■ **Task description**: After finding the line with "orange pan: 4 -> 0" in the entries below, retype exactly each line from there through the line with "yellow pear: 5 -> 6", including that final line.

■ **Data listing**:
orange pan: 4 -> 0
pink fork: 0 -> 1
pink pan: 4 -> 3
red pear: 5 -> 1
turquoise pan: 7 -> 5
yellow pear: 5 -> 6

--

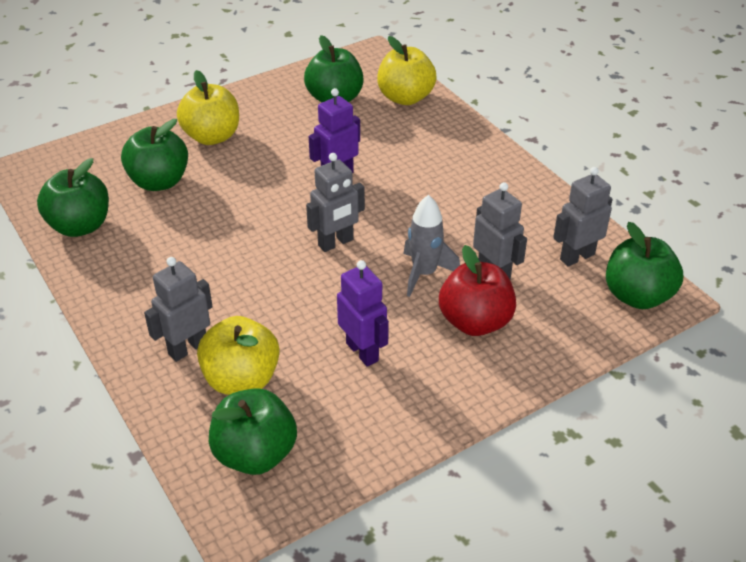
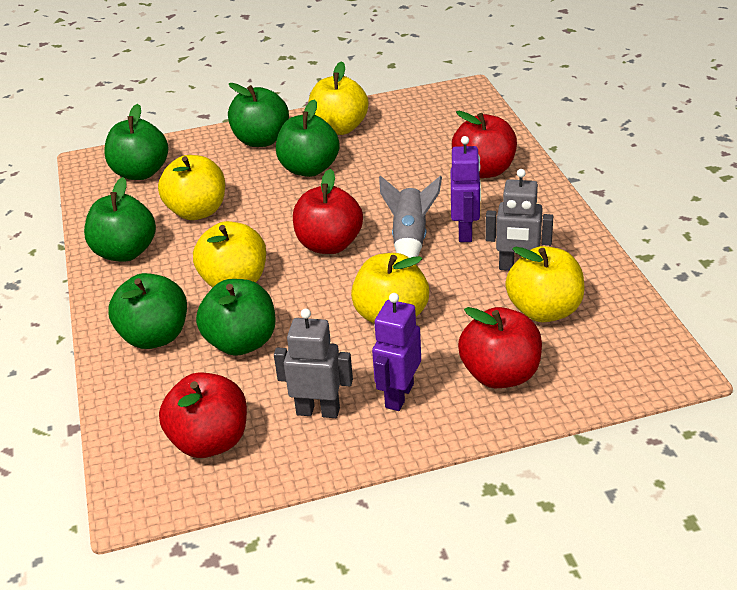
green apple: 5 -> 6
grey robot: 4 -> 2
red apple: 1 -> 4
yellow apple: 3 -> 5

* * *

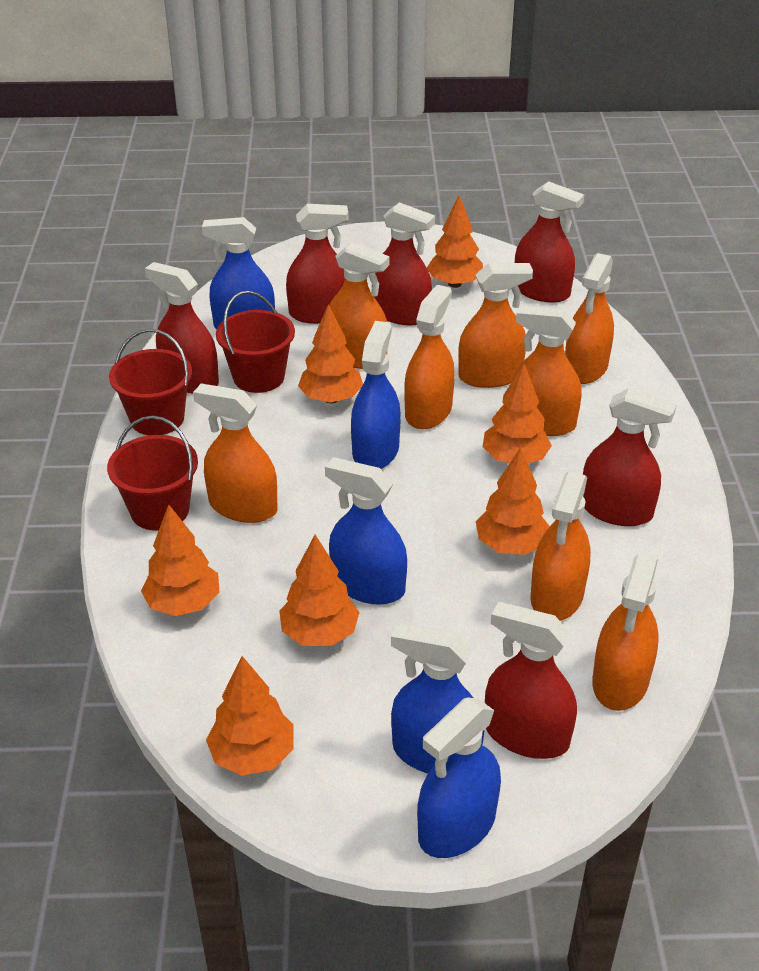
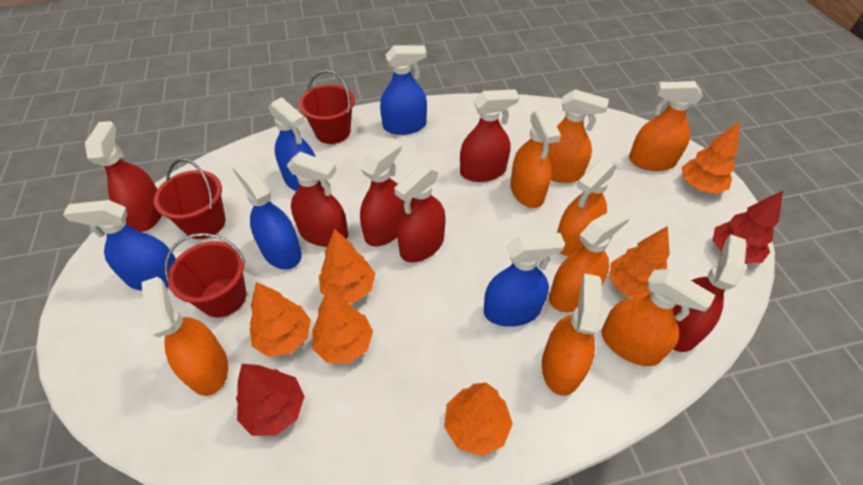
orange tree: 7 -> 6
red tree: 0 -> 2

■ **Answer**:
orange pan: 4 -> 0
pink fork: 0 -> 1
pink pan: 4 -> 3
red pear: 5 -> 1
turquoise pan: 7 -> 5
yellow pear: 5 -> 6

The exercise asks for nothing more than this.